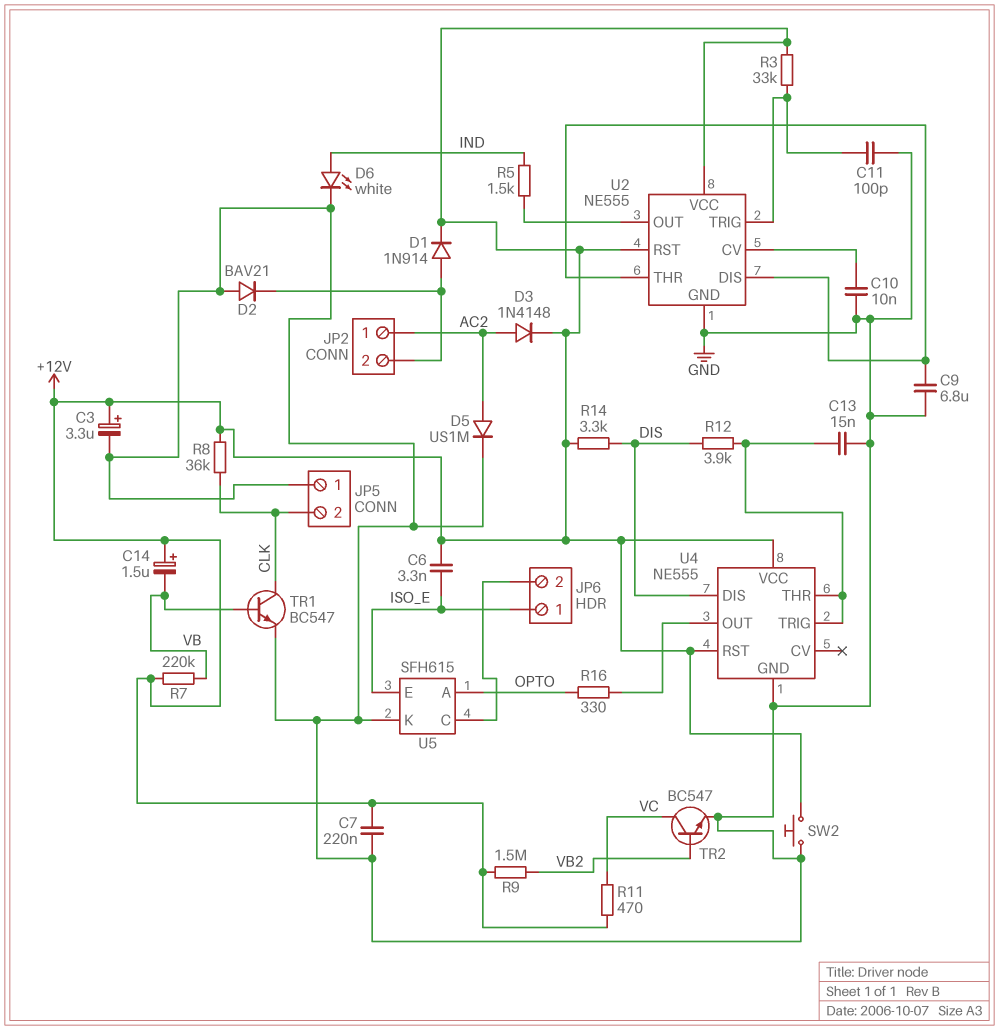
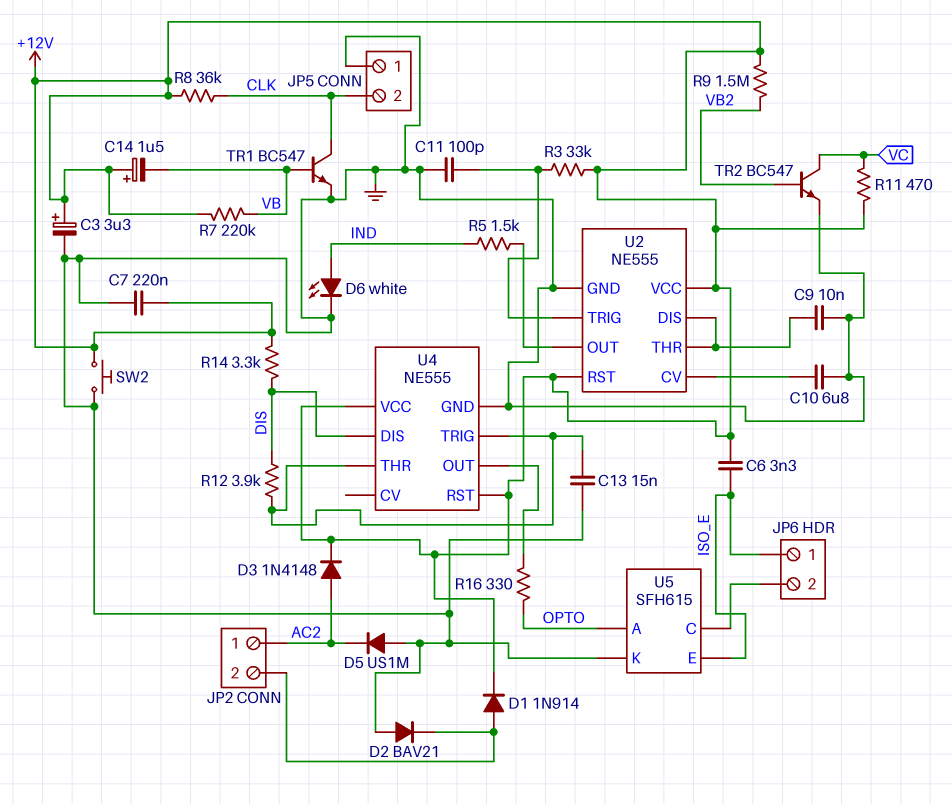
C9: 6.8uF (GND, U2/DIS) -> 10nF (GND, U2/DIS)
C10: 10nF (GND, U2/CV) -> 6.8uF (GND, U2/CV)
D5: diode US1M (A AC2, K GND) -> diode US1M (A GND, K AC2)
____________
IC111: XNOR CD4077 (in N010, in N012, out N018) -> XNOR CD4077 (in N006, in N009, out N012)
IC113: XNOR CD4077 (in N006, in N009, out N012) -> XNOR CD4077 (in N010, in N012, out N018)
____________
# EXERCISE DESCRIPTION
Can you repeat, word for word, every line above from the one containing "C10: 10nF (GND, U2/CV) -> 6.8uF (GND, U2/CV)" down to the one containing "D5: diode US1M", including both?

# WRITTEN SOLUTION
C10: 10nF (GND, U2/CV) -> 6.8uF (GND, U2/CV)
D5: diode US1M (A AC2, K GND) -> diode US1M (A GND, K AC2)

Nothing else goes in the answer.